Work request: The reply should hold every record, copied exactly.

════════

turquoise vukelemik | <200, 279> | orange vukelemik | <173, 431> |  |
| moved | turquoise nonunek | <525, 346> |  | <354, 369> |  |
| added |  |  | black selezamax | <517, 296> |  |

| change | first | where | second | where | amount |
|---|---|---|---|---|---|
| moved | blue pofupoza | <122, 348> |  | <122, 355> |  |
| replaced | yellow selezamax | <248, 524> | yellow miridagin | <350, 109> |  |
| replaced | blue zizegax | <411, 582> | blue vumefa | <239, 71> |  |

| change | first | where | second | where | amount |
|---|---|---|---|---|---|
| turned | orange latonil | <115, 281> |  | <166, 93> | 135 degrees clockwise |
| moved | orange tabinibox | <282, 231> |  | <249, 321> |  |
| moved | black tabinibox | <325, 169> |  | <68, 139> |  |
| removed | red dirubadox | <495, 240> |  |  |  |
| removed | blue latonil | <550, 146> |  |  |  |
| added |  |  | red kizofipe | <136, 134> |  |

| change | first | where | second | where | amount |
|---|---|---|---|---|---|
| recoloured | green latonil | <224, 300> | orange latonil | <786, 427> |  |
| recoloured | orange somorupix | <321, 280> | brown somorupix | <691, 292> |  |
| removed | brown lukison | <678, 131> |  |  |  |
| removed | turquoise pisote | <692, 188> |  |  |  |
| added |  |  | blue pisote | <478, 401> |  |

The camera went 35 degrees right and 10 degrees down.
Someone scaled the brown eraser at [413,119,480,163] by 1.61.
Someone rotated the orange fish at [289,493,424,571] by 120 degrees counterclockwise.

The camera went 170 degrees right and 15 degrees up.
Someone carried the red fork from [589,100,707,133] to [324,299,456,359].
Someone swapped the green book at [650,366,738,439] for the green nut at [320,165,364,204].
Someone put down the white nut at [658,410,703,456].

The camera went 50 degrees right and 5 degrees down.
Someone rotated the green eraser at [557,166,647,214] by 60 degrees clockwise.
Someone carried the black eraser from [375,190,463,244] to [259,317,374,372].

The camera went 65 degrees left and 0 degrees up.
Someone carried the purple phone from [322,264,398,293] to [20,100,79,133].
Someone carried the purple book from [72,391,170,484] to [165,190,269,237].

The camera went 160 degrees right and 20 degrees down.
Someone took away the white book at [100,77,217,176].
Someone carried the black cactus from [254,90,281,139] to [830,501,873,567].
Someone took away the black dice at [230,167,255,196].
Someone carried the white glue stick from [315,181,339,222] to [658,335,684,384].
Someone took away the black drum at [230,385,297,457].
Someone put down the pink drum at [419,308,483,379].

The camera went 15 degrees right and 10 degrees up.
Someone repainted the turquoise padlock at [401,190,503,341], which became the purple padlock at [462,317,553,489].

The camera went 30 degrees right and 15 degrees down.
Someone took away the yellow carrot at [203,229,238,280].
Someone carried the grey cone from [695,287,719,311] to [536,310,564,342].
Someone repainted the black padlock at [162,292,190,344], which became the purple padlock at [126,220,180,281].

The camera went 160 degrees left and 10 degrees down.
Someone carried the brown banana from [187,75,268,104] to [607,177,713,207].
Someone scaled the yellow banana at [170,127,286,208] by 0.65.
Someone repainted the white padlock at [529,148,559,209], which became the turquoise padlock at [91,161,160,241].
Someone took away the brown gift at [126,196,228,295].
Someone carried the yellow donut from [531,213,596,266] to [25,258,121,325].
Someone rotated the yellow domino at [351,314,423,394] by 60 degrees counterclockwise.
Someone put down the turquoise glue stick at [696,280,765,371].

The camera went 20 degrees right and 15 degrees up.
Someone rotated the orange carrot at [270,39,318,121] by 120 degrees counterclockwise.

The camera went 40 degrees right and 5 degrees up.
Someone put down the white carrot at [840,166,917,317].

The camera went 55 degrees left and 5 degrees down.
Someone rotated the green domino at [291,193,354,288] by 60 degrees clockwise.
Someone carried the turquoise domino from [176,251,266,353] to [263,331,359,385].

════════

Completed task:
turquoise vukelemik | <200, 279> | orange vukelemik | <173, 431> |  |
| moved | turquoise nonunek | <525, 346> |  | <354, 369> |  |
| added |  |  | black selezamax | <517, 296> |  |

| change | first | where | second | where | amount |
|---|---|---|---|---|---|
| moved | blue pofupoza | <122, 348> |  | <122, 355> |  |
| replaced | yellow selezamax | <248, 524> | yellow miridagin | <350, 109> |  |
| replaced | blue zizegax | <411, 582> | blue vumefa | <239, 71> |  |

| change | first | where | second | where | amount |
|---|---|---|---|---|---|
| turned | orange latonil | <115, 281> |  | <166, 93> | 135 degrees clockwise |
| moved | orange tabinibox | <282, 231> |  | <249, 321> |  |
| moved | black tabinibox | <325, 169> |  | <68, 139> |  |
| removed | red dirubadox | <495, 240> |  |  |  |
| removed | blue latonil | <550, 146> |  |  |  |
| added |  |  | red kizofipe | <136, 134> |  |

| change | first | where | second | where | amount |
|---|---|---|---|---|---|
| recoloured | green latonil | <224, 300> | orange latonil | <786, 427> |  |
| recoloured | orange somorupix | <321, 280> | brown somorupix | <691, 292> |  |
| removed | brown lukison | <678, 131> |  |  |  |
| removed | turquoise pisote | <692, 188> |  |  |  |
| added |  |  | blue pisote | <478, 401> |  |

The camera went 35 degrees right and 10 degrees down.
Someone scaled the brown eraser at [413,119,480,163] by 1.61.
Someone rotated the orange fish at [289,493,424,571] by 120 degrees counterclockwise.

The camera went 170 degrees right and 15 degrees up.
Someone carried the red fork from [589,100,707,133] to [324,299,456,359].
Someone swapped the green book at [650,366,738,439] for the green nut at [320,165,364,204].
Someone put down the white nut at [658,410,703,456].

The camera went 50 degrees right and 5 degrees down.
Someone rotated the green eraser at [557,166,647,214] by 60 degrees clockwise.
Someone carried the black eraser from [375,190,463,244] to [259,317,374,372].

The camera went 65 degrees left and 0 degrees up.
Someone carried the purple phone from [322,264,398,293] to [20,100,79,133].
Someone carried the purple book from [72,391,170,484] to [165,190,269,237].

The camera went 160 degrees right and 20 degrees down.
Someone took away the white book at [100,77,217,176].
Someone carried the black cactus from [254,90,281,139] to [830,501,873,567].
Someone took away the black dice at [230,167,255,196].
Someone carried the white glue stick from [315,181,339,222] to [658,335,684,384].
Someone took away the black drum at [230,385,297,457].
Someone put down the pink drum at [419,308,483,379].

The camera went 15 degrees right and 10 degrees up.
Someone repainted the turquoise padlock at [401,190,503,341], which became the purple padlock at [462,317,553,489].

The camera went 30 degrees right and 15 degrees down.
Someone took away the yellow carrot at [203,229,238,280].
Someone carried the grey cone from [695,287,719,311] to [536,310,564,342].
Someone repainted the black padlock at [162,292,190,344], which became the purple padlock at [126,220,180,281].

The camera went 160 degrees left and 10 degrees down.
Someone carried the brown banana from [187,75,268,104] to [607,177,713,207].
Someone scaled the yellow banana at [170,127,286,208] by 0.65.
Someone repainted the white padlock at [529,148,559,209], which became the turquoise padlock at [91,161,160,241].
Someone took away the brown gift at [126,196,228,295].
Someone carried the yellow donut from [531,213,596,266] to [25,258,121,325].
Someone rotated the yellow domino at [351,314,423,394] by 60 degrees counterclockwise.
Someone put down the turquoise glue stick at [696,280,765,371].

The camera went 20 degrees right and 15 degrees up.
Someone rotated the orange carrot at [270,39,318,121] by 120 degrees counterclockwise.

The camera went 40 degrees right and 5 degrees up.
Someone put down the white carrot at [840,166,917,317].

The camera went 55 degrees left and 5 degrees down.
Someone rotated the green domino at [291,193,354,288] by 60 degrees clockwise.
Someone carried the turquoise domino from [176,251,266,353] to [263,331,359,385].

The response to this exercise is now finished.